# What the exercise asks:
Counting only lines below that hold "none", give the total alone.

# Given information:

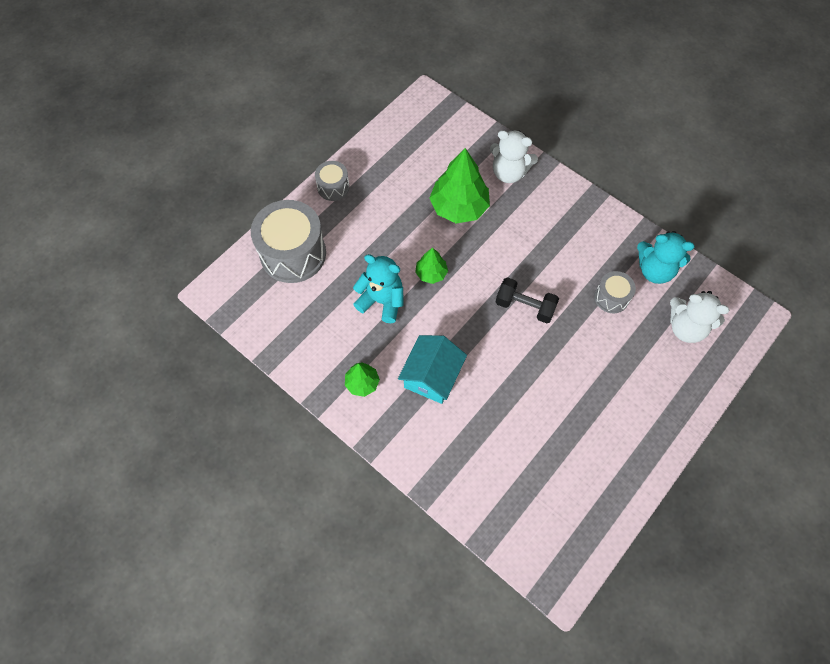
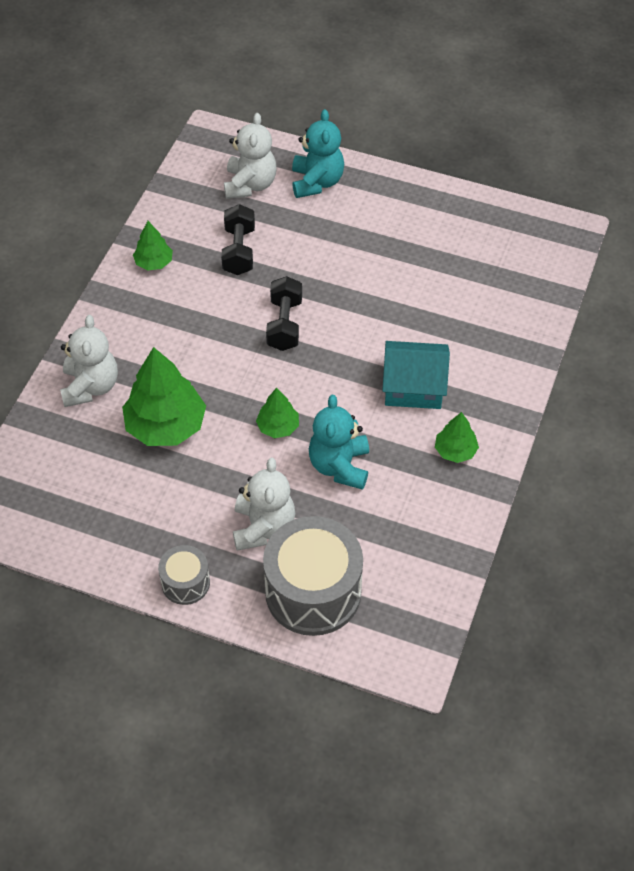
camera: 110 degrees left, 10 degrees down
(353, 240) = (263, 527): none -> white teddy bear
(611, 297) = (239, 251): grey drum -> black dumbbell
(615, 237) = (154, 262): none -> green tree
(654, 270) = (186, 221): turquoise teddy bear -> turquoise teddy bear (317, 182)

# Task solution:
2